> **Activity**:
Among the lines below, count those with the word "light". Answer with the number only.

Records from a data source:
>>>>>
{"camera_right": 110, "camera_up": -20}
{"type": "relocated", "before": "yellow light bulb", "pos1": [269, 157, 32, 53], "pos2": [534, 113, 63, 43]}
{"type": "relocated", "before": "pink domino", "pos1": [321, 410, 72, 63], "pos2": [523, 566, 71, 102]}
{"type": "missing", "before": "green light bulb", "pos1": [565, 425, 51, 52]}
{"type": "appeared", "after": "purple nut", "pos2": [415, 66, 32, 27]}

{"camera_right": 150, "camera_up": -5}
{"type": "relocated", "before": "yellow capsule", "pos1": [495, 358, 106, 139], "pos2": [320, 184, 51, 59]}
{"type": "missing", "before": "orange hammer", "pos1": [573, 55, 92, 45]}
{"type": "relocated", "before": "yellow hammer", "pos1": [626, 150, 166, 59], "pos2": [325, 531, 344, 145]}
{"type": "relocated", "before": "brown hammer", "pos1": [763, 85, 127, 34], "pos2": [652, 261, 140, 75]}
<<<<<
>>>>>
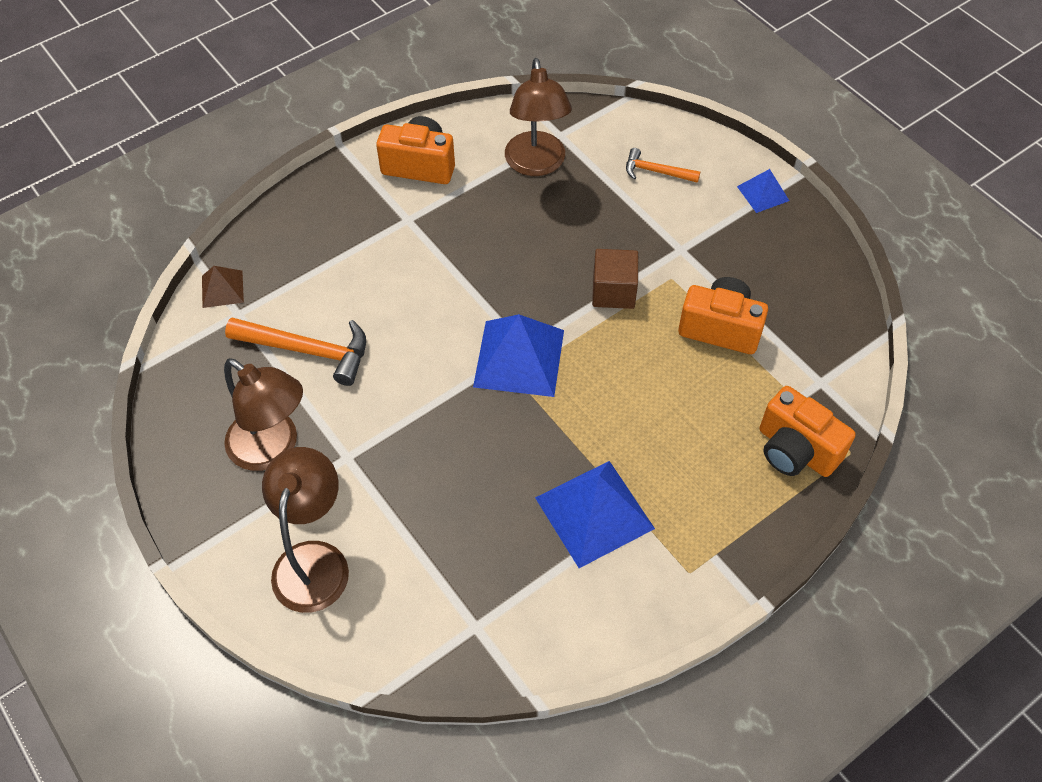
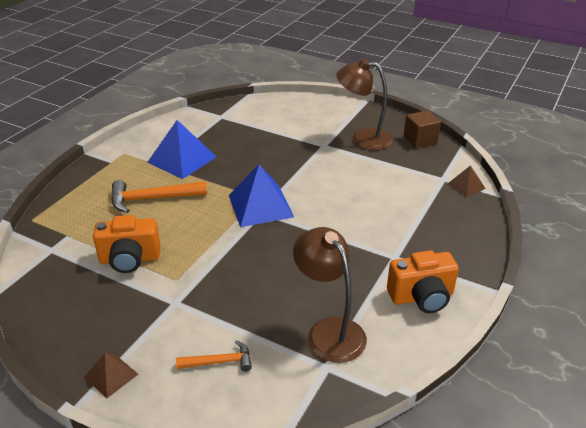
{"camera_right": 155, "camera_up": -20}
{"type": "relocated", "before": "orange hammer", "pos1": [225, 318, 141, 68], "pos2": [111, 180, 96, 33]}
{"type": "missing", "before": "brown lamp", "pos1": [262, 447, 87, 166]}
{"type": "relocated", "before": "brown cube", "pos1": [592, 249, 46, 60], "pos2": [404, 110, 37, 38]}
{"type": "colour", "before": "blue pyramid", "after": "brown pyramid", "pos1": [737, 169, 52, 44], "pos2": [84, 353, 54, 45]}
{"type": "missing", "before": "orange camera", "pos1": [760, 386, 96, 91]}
<<<<<
> **Written answer**:
2